→ **WORK TO BE COMPLETED**
Without any pictures, print the lines below from the one that has "blue square: (47, 406) -> (58, 308), moved" through the one that has "blue pentagon: (119, 269)", exactly and nothing else.

Shape position tracking data
==================================================

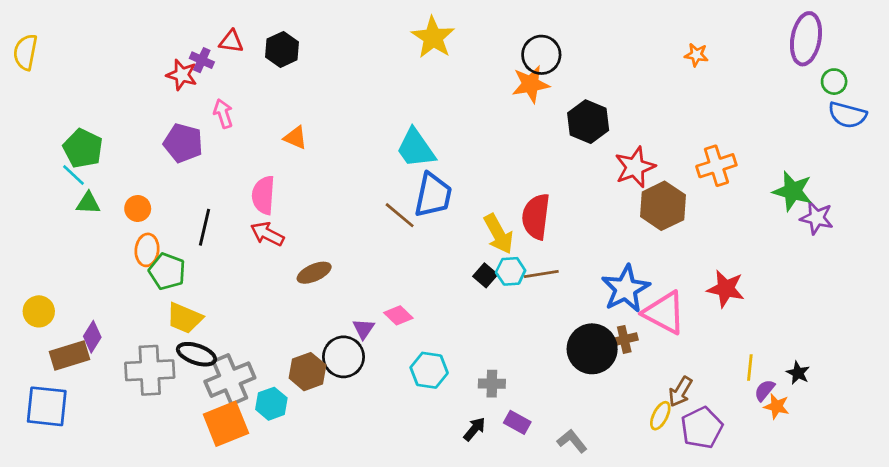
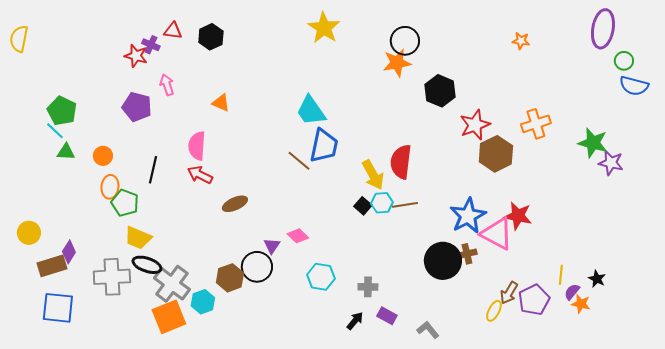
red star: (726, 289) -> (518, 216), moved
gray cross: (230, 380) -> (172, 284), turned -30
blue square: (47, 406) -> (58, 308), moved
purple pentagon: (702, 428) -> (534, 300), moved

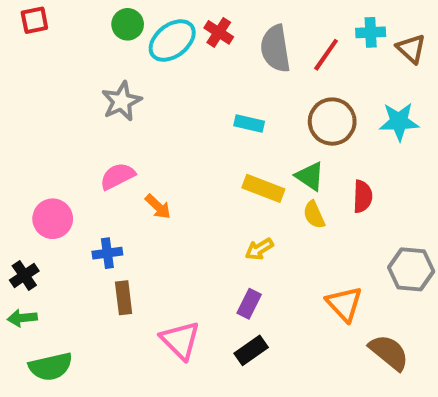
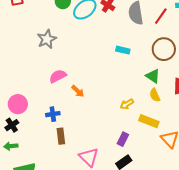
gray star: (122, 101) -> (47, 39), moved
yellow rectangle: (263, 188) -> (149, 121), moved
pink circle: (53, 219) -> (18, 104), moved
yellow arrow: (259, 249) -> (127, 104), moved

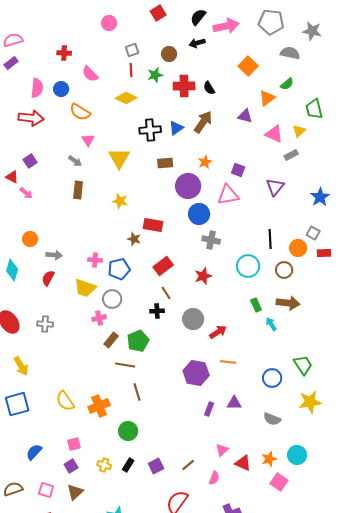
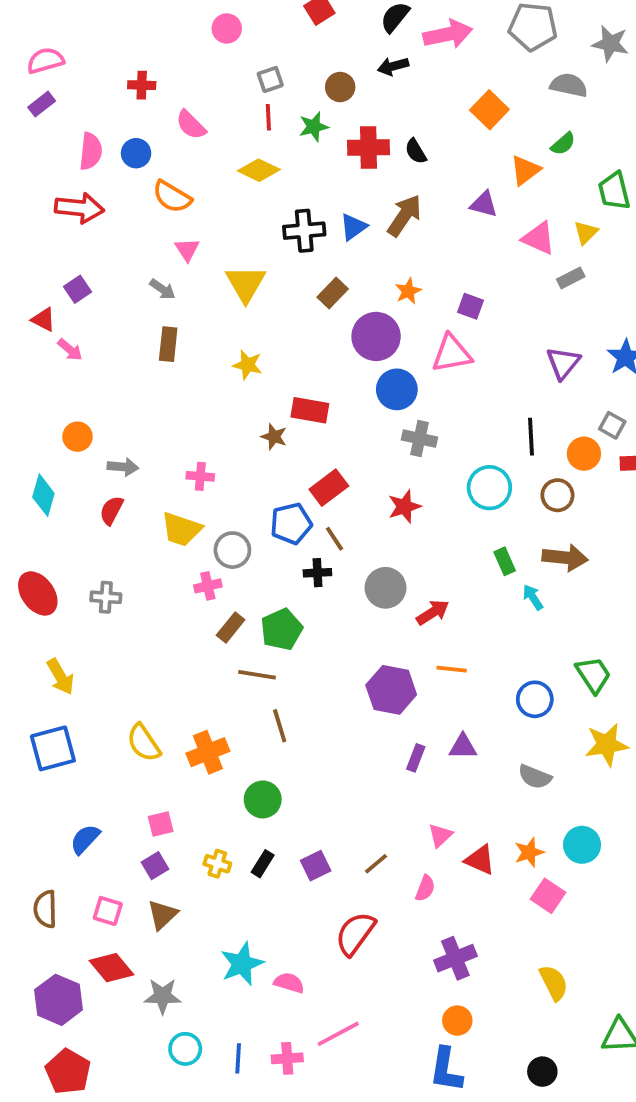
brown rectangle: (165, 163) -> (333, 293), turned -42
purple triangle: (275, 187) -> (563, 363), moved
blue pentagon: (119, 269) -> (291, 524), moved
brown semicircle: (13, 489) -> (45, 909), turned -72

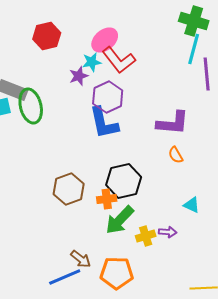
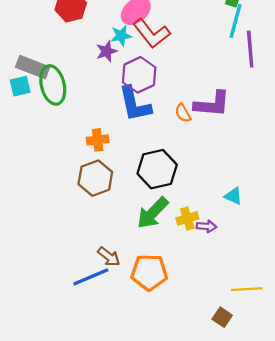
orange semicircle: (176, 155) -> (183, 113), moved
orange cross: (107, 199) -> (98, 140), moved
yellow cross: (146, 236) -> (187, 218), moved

==================================================

→ **ANSWER TO THE EXERCISE**
blue square: (47, 406) -> (58, 308), moved
purple pentagon: (702, 428) -> (534, 300), moved

gray star: (122, 101) -> (47, 39), moved
yellow rectangle: (263, 188) -> (149, 121), moved
pink circle: (53, 219) -> (18, 104), moved
yellow arrow: (259, 249) -> (127, 104), moved

brown rectangle: (165, 163) -> (333, 293), turned -42
purple triangle: (275, 187) -> (563, 363), moved
blue pentagon: (119, 269) -> (291, 524), moved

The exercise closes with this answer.